▶ **Data for analysis**
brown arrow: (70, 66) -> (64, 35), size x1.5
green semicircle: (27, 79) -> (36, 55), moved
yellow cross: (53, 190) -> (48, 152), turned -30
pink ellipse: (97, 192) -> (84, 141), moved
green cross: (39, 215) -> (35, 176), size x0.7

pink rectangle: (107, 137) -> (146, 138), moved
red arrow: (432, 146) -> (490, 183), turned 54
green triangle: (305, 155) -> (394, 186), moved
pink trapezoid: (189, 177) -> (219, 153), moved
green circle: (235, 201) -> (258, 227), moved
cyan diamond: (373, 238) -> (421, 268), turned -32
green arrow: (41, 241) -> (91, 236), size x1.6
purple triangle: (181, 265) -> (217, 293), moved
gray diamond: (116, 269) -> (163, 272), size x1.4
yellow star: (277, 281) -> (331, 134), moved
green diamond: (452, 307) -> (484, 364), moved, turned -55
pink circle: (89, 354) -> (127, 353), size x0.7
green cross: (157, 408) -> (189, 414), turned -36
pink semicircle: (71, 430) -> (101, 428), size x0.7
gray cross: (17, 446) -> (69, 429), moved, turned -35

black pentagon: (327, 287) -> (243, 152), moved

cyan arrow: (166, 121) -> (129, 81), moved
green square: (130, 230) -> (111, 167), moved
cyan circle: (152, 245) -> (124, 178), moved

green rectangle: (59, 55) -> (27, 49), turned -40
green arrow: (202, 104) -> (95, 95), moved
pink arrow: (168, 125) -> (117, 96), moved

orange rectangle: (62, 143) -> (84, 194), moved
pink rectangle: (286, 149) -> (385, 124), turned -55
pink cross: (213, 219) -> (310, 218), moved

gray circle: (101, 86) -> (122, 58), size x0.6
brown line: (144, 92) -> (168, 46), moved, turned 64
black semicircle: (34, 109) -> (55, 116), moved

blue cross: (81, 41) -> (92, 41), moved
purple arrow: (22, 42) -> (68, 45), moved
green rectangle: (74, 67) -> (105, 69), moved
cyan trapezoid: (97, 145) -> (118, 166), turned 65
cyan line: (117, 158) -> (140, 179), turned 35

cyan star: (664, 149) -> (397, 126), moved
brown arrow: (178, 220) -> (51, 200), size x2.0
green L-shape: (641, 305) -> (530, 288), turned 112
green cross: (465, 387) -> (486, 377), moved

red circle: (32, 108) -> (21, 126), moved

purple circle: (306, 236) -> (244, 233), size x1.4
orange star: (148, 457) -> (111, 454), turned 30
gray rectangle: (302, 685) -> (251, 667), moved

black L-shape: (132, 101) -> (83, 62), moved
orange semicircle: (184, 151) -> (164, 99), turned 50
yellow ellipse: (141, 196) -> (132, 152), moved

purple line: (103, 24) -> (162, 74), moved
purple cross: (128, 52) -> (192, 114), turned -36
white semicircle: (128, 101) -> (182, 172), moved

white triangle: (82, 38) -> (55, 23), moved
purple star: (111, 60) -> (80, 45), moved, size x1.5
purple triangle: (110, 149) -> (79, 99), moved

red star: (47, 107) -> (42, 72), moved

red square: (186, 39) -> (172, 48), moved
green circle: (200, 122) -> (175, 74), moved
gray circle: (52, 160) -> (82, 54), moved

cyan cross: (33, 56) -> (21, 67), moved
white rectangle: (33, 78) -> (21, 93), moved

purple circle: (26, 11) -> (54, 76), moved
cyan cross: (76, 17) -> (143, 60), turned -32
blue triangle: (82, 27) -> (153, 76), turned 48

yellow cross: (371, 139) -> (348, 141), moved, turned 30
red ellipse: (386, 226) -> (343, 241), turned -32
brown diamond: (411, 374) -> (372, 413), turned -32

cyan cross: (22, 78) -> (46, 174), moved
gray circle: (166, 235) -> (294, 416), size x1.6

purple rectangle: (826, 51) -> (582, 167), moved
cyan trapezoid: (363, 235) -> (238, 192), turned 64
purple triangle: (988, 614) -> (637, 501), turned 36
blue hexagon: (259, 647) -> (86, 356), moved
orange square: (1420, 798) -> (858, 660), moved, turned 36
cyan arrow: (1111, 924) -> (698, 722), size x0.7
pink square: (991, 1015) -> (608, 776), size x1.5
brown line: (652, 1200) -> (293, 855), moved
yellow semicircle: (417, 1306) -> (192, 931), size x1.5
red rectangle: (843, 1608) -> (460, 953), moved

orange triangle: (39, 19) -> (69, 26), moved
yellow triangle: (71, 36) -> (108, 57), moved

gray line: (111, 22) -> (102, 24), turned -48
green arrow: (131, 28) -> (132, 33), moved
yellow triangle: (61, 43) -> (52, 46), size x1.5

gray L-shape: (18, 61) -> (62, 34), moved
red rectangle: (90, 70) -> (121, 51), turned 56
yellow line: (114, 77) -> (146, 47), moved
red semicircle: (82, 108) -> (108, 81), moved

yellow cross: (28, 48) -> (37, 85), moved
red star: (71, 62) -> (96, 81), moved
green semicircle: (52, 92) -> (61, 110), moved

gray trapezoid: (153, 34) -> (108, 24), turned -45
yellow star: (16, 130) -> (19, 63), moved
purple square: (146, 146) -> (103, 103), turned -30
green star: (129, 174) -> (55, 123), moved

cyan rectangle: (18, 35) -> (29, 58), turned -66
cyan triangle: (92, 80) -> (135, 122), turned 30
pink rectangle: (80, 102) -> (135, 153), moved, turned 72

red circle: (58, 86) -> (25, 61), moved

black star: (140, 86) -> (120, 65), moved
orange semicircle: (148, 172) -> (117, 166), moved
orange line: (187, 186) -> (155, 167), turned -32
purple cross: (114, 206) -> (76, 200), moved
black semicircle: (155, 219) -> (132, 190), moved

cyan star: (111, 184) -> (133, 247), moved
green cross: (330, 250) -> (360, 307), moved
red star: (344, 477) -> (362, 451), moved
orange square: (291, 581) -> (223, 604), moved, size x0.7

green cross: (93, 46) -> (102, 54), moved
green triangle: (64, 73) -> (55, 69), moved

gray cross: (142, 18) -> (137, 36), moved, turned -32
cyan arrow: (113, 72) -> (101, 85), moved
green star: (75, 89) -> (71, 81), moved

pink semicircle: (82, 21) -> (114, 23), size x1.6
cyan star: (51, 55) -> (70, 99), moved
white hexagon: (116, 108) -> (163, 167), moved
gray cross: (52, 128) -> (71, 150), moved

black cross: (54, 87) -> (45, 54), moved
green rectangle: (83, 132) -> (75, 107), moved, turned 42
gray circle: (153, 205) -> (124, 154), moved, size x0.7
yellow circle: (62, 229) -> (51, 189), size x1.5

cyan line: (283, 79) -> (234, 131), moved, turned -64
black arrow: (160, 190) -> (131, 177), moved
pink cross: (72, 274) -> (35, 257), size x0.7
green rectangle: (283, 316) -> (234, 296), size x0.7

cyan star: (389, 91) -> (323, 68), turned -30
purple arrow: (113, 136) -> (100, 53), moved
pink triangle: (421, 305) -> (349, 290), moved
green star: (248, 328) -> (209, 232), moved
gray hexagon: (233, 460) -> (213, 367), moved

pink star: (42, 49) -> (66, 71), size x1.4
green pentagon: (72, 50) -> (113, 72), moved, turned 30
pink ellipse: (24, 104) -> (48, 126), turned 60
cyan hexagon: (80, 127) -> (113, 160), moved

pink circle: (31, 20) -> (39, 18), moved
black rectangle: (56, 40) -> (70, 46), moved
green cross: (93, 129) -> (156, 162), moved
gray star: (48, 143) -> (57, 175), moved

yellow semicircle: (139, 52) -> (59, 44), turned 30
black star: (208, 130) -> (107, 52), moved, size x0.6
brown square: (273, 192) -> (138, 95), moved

▶ **Work item**
From the data above, reproduce word for word the lines running from the line with "black rectangle: (56, 40) -> (70, 46), moved" to the line with "black star: (208, 130)", ends included.

▶ **Task answer**
black rectangle: (56, 40) -> (70, 46), moved
green cross: (93, 129) -> (156, 162), moved
gray star: (48, 143) -> (57, 175), moved

yellow semicircle: (139, 52) -> (59, 44), turned 30
black star: (208, 130) -> (107, 52), moved, size x0.6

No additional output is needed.